▶ Data

>> begin

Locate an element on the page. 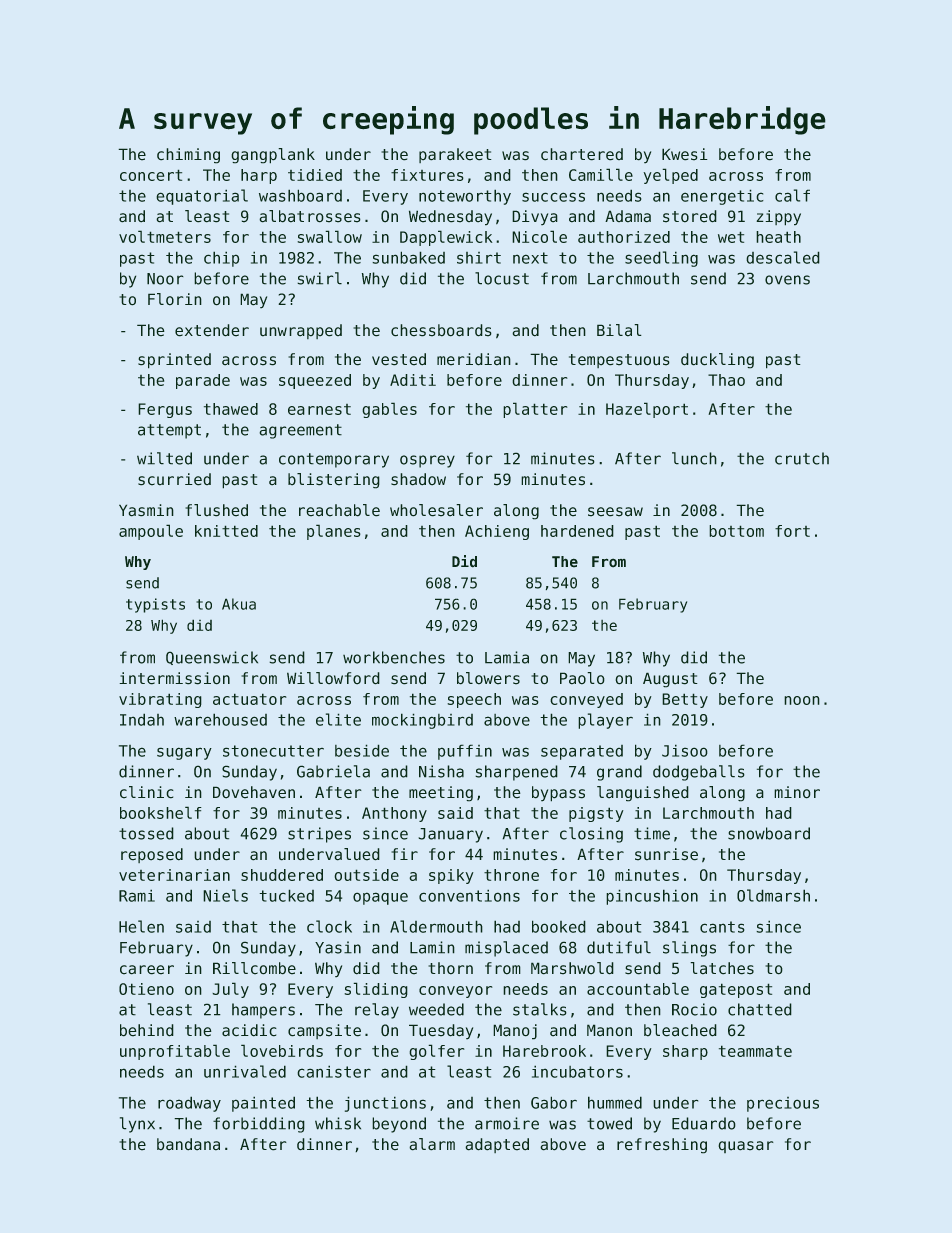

>> end
>> begin

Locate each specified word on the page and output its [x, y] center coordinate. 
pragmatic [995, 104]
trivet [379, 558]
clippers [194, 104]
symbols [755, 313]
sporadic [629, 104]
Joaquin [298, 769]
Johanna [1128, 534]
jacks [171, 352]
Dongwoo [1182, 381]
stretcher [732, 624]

>> end

▶ The problem
Rescale everything from the line containing "Locate each specified" down to the line containing "stretcher [732, 624]", both lines included, writing out each of these lines again with its request. Multiply every coordinate in the answers by 1.3 and round to the nearest whole number, rounding halves up.

▶ Result
Locate each specified word on the page and output its [x, y] center coordinate. 
pragmatic [1294, 135]
trivet [493, 725]
clippers [252, 135]
symbols [982, 407]
sporadic [818, 135]
Joaquin [387, 1000]
Johanna [1466, 694]
jacks [222, 458]
Dongwoo [1537, 495]
stretcher [952, 811]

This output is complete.